* [EXERCISE DATA]:

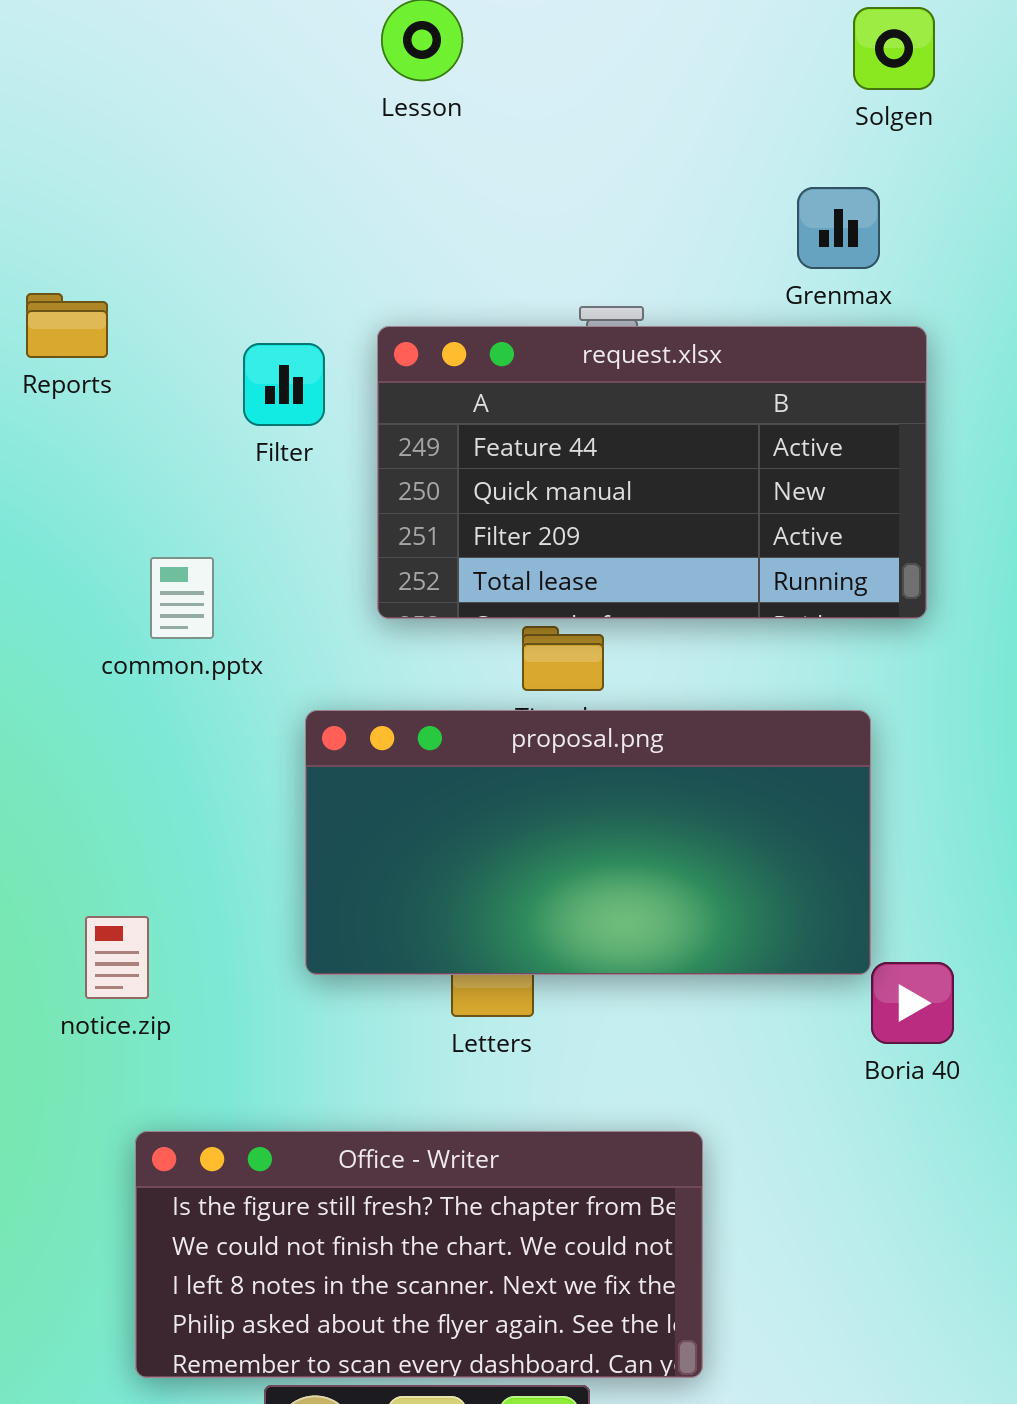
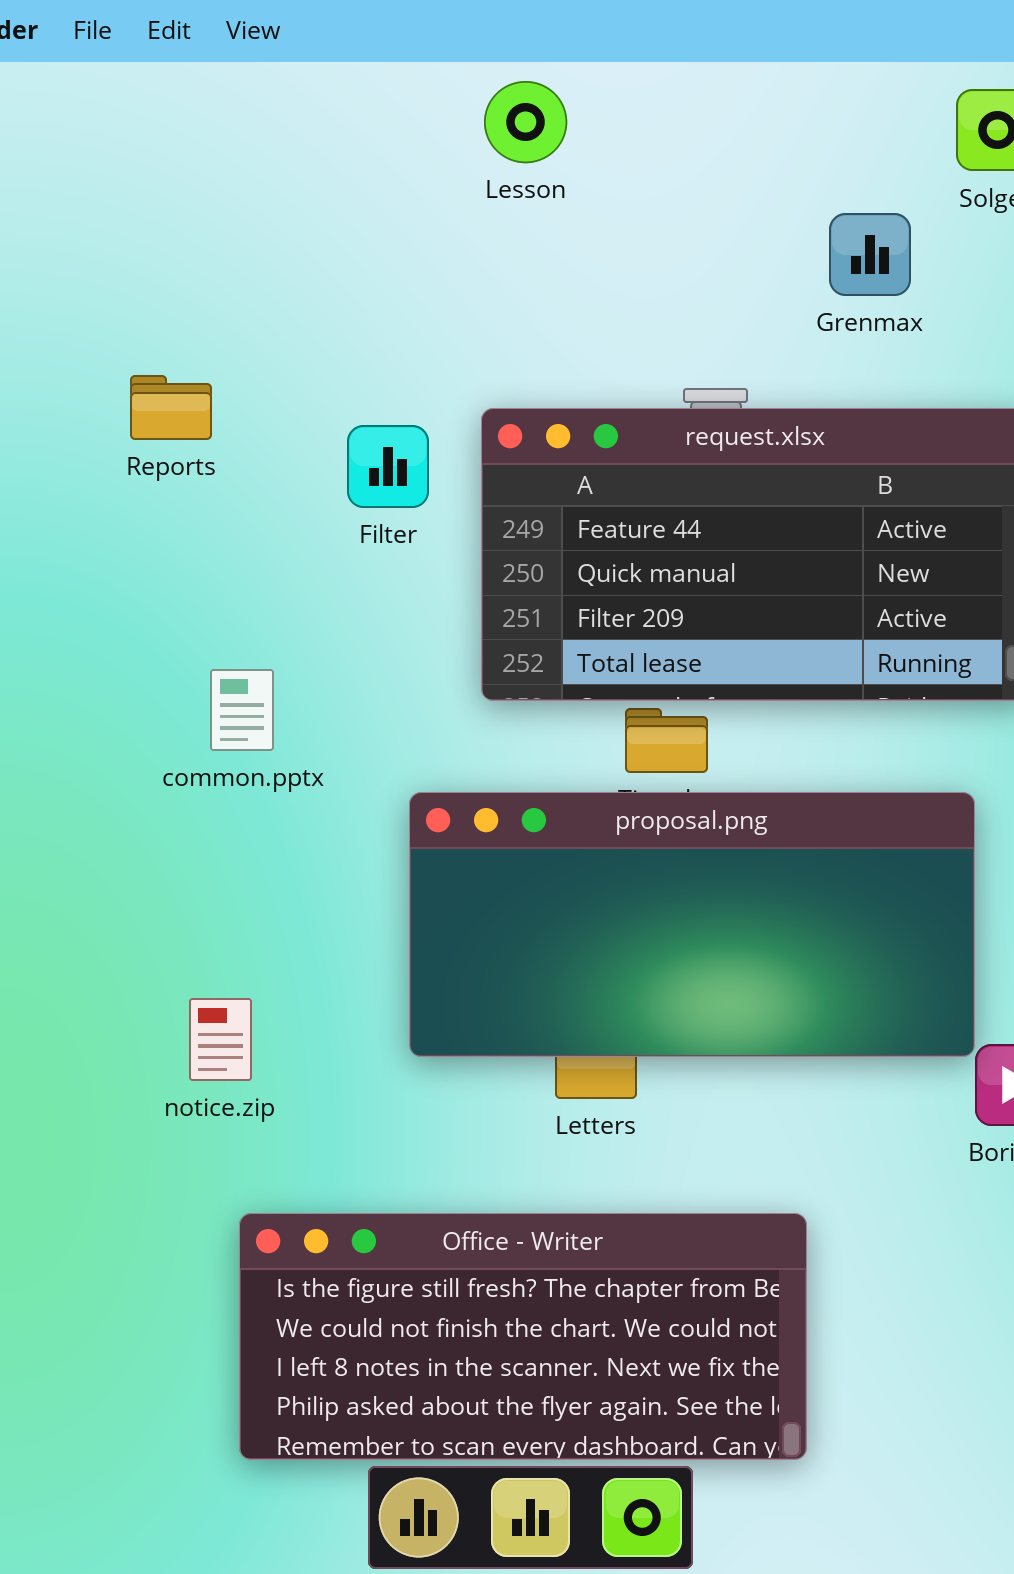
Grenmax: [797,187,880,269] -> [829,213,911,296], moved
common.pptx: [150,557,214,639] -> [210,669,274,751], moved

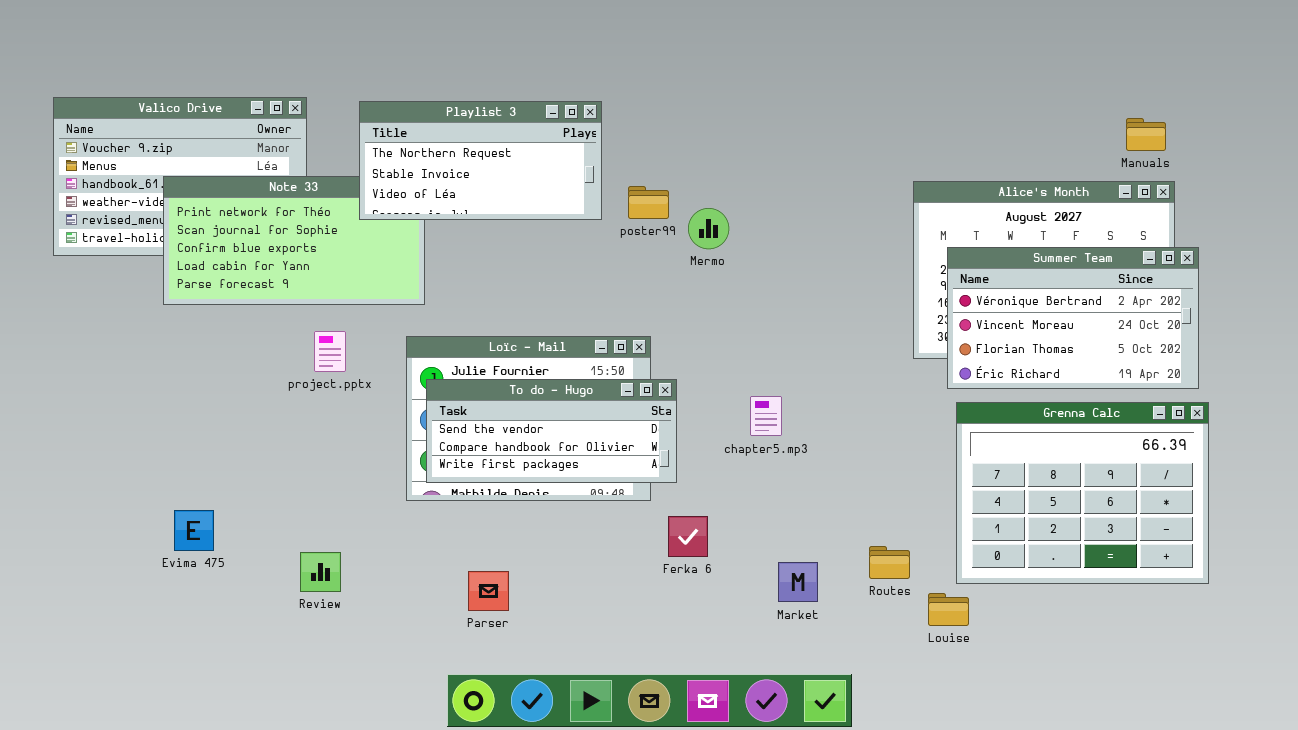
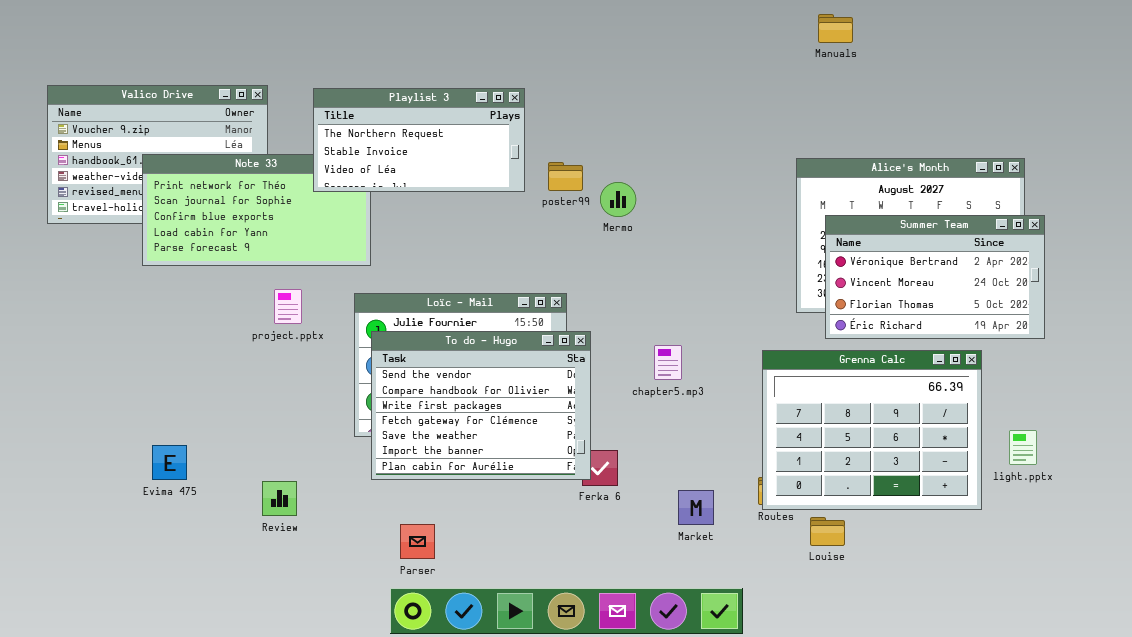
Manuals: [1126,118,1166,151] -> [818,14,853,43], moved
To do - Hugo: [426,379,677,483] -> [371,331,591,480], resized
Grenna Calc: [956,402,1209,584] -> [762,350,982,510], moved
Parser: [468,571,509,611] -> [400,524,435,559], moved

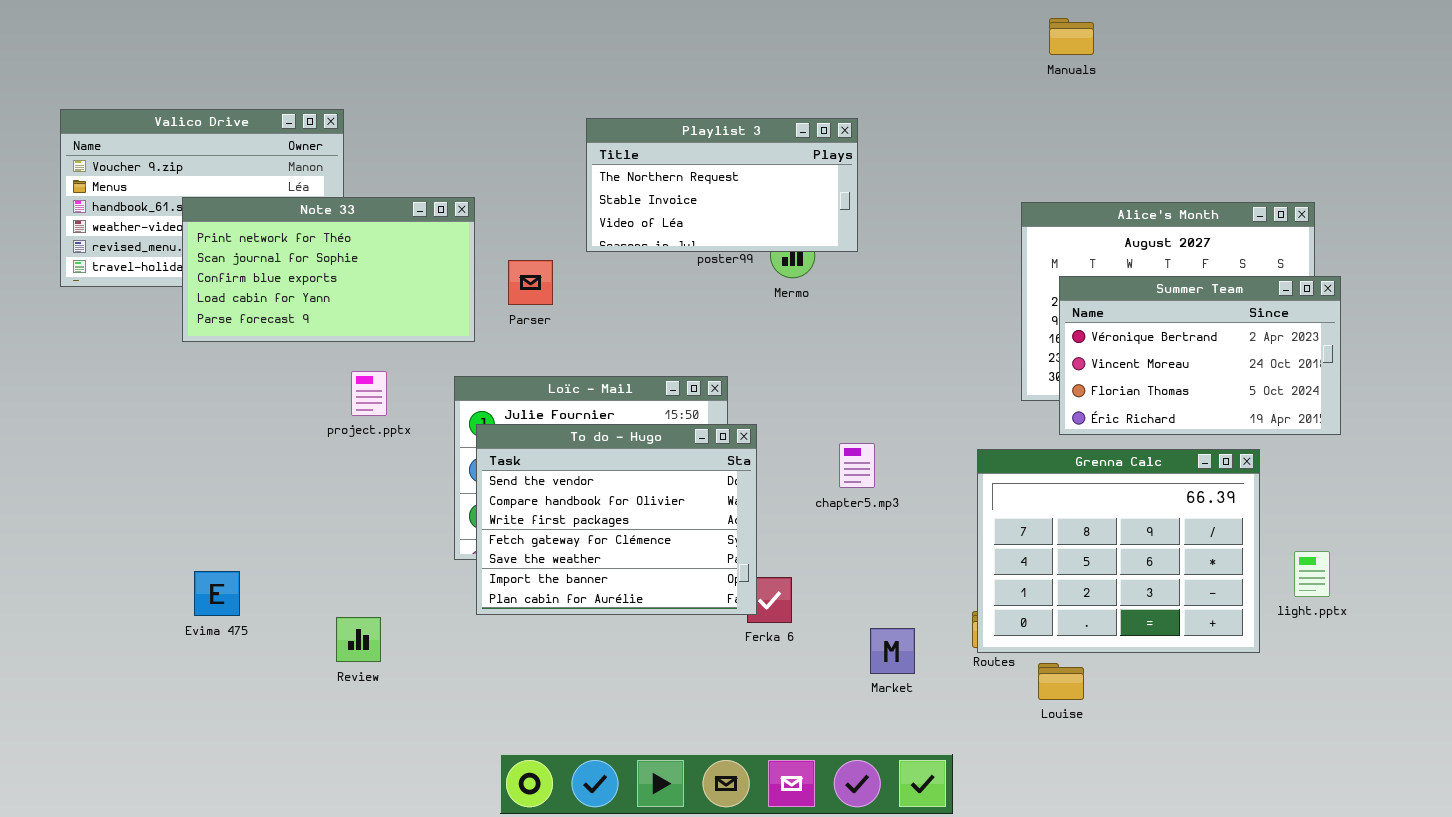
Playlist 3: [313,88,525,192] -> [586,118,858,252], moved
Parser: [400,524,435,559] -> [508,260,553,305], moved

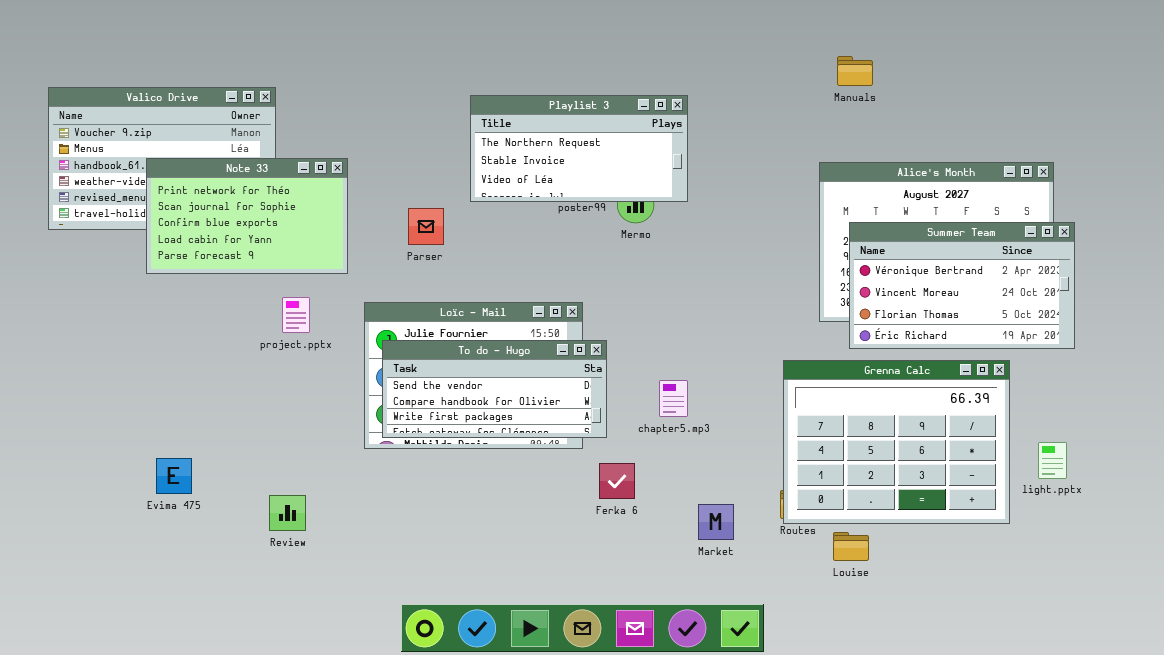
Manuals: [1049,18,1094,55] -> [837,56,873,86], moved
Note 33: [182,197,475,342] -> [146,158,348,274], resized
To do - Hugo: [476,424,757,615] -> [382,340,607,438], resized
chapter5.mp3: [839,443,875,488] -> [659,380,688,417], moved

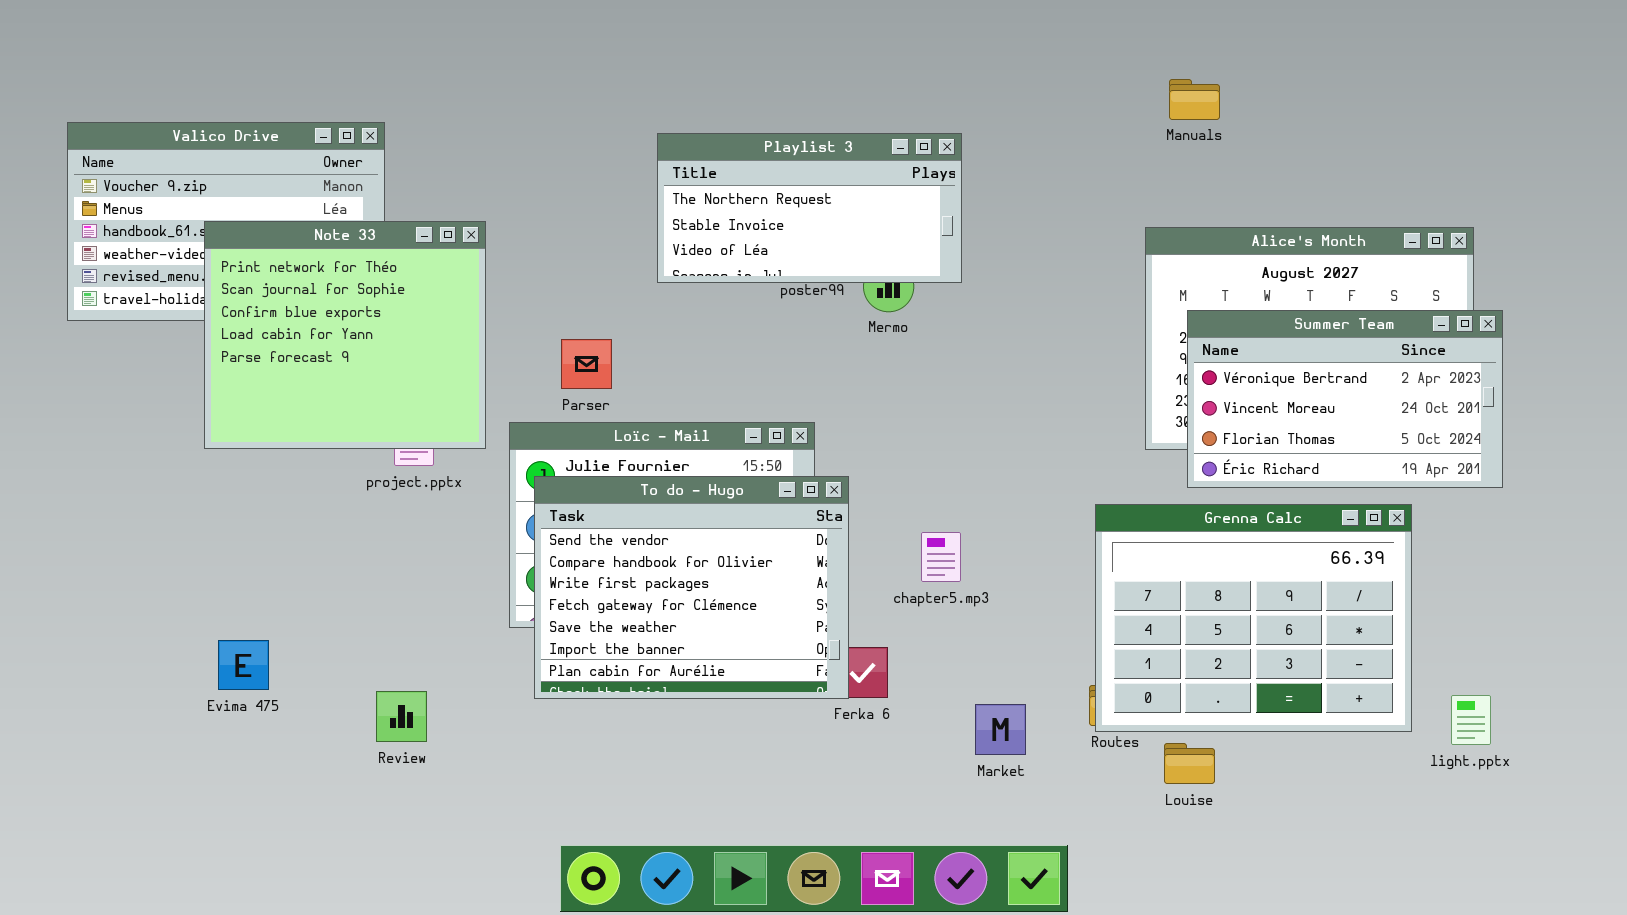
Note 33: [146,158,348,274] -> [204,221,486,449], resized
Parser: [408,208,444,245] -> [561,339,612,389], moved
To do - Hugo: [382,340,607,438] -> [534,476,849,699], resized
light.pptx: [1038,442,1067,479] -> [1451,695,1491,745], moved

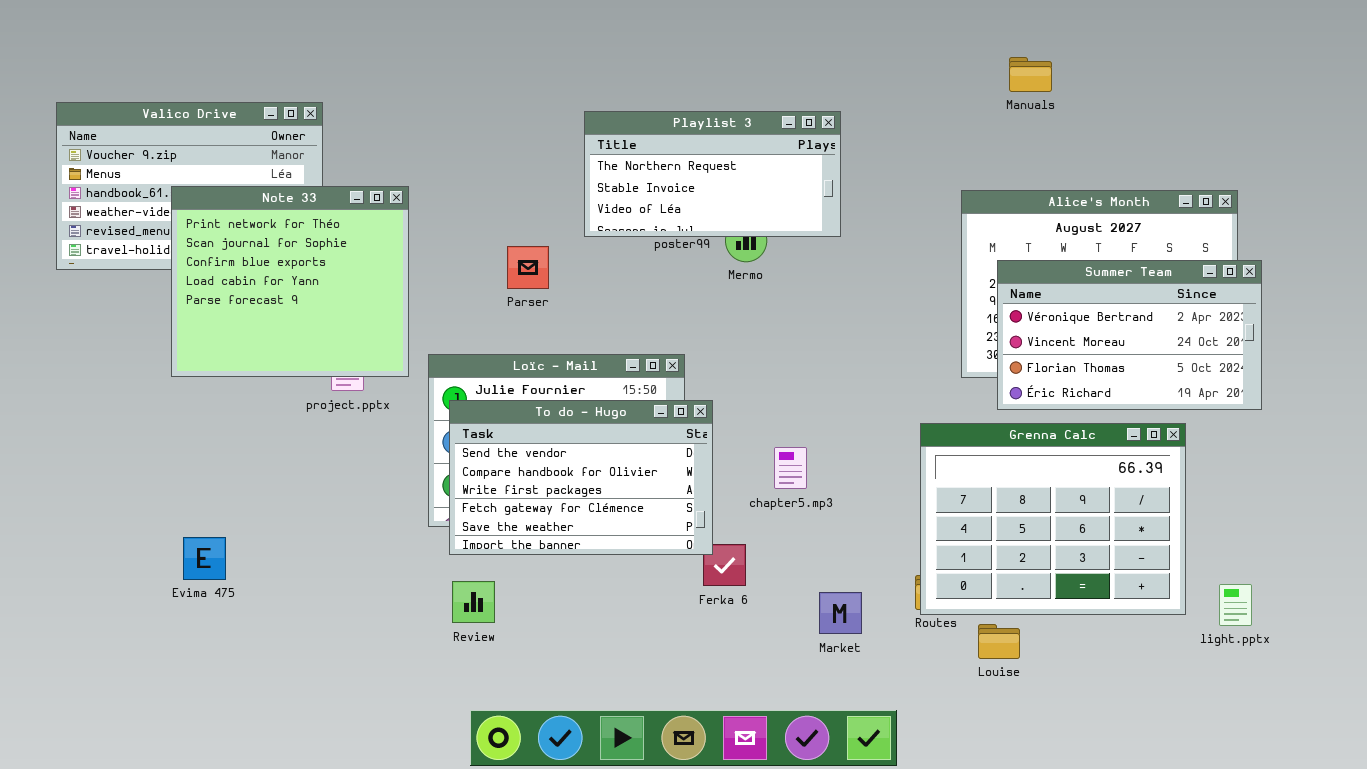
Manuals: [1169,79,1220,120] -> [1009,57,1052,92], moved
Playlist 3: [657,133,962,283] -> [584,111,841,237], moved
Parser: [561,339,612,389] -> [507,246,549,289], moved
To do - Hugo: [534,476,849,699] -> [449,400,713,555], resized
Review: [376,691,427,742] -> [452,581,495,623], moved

* [WHAT NEEDS TO BE DONE]: All that is needed is the number of lines in the listing holding the word "resized".

* [SOLUTION]: 6